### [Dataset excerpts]
*** Block opens ***

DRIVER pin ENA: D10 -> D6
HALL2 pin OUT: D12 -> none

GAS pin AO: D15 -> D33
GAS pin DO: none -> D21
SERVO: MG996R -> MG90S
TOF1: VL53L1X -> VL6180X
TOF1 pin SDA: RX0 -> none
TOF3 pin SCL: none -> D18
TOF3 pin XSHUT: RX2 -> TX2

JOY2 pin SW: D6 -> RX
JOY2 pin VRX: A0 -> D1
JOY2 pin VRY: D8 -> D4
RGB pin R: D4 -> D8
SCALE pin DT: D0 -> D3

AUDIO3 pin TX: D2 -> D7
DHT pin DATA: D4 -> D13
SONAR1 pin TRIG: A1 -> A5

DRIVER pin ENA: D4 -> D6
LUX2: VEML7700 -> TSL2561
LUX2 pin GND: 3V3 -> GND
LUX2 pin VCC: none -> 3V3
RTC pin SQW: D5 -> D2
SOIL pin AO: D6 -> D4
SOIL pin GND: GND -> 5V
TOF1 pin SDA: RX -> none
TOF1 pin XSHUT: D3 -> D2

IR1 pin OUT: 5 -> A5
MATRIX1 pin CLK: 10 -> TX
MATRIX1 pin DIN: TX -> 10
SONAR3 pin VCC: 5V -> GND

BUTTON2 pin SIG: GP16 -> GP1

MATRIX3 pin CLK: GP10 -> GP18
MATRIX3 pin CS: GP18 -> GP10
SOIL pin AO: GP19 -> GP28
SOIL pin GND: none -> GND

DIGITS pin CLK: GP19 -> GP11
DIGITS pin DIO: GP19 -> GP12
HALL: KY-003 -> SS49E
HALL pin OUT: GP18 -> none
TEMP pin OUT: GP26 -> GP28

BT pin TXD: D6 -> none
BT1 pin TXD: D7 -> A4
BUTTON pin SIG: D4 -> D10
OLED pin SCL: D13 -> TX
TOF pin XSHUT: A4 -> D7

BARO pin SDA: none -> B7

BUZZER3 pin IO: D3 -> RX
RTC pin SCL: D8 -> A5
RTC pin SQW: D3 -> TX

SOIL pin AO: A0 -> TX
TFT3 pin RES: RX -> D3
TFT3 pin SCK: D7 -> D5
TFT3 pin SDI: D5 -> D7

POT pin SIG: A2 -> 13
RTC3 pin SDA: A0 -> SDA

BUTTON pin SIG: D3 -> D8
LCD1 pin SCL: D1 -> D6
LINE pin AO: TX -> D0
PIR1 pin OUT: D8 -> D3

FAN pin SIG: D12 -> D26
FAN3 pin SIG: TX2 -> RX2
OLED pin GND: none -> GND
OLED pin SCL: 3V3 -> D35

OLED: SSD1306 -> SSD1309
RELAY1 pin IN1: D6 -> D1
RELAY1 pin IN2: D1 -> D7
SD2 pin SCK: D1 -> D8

*** Block closes ***

### [PROBLEM DETAILS]
Each entry above must be set down again without alteration.

### [OUTPUT]
DRIVER pin ENA: D10 -> D6
HALL2 pin OUT: D12 -> none

GAS pin AO: D15 -> D33
GAS pin DO: none -> D21
SERVO: MG996R -> MG90S
TOF1: VL53L1X -> VL6180X
TOF1 pin SDA: RX0 -> none
TOF3 pin SCL: none -> D18
TOF3 pin XSHUT: RX2 -> TX2

JOY2 pin SW: D6 -> RX
JOY2 pin VRX: A0 -> D1
JOY2 pin VRY: D8 -> D4
RGB pin R: D4 -> D8
SCALE pin DT: D0 -> D3

AUDIO3 pin TX: D2 -> D7
DHT pin DATA: D4 -> D13
SONAR1 pin TRIG: A1 -> A5

DRIVER pin ENA: D4 -> D6
LUX2: VEML7700 -> TSL2561
LUX2 pin GND: 3V3 -> GND
LUX2 pin VCC: none -> 3V3
RTC pin SQW: D5 -> D2
SOIL pin AO: D6 -> D4
SOIL pin GND: GND -> 5V
TOF1 pin SDA: RX -> none
TOF1 pin XSHUT: D3 -> D2

IR1 pin OUT: 5 -> A5
MATRIX1 pin CLK: 10 -> TX
MATRIX1 pin DIN: TX -> 10
SONAR3 pin VCC: 5V -> GND

BUTTON2 pin SIG: GP16 -> GP1

MATRIX3 pin CLK: GP10 -> GP18
MATRIX3 pin CS: GP18 -> GP10
SOIL pin AO: GP19 -> GP28
SOIL pin GND: none -> GND

DIGITS pin CLK: GP19 -> GP11
DIGITS pin DIO: GP19 -> GP12
HALL: KY-003 -> SS49E
HALL pin OUT: GP18 -> none
TEMP pin OUT: GP26 -> GP28

BT pin TXD: D6 -> none
BT1 pin TXD: D7 -> A4
BUTTON pin SIG: D4 -> D10
OLED pin SCL: D13 -> TX
TOF pin XSHUT: A4 -> D7

BARO pin SDA: none -> B7

BUZZER3 pin IO: D3 -> RX
RTC pin SCL: D8 -> A5
RTC pin SQW: D3 -> TX

SOIL pin AO: A0 -> TX
TFT3 pin RES: RX -> D3
TFT3 pin SCK: D7 -> D5
TFT3 pin SDI: D5 -> D7

POT pin SIG: A2 -> 13
RTC3 pin SDA: A0 -> SDA

BUTTON pin SIG: D3 -> D8
LCD1 pin SCL: D1 -> D6
LINE pin AO: TX -> D0
PIR1 pin OUT: D8 -> D3

FAN pin SIG: D12 -> D26
FAN3 pin SIG: TX2 -> RX2
OLED pin GND: none -> GND
OLED pin SCL: 3V3 -> D35

OLED: SSD1306 -> SSD1309
RELAY1 pin IN1: D6 -> D1
RELAY1 pin IN2: D1 -> D7
SD2 pin SCK: D1 -> D8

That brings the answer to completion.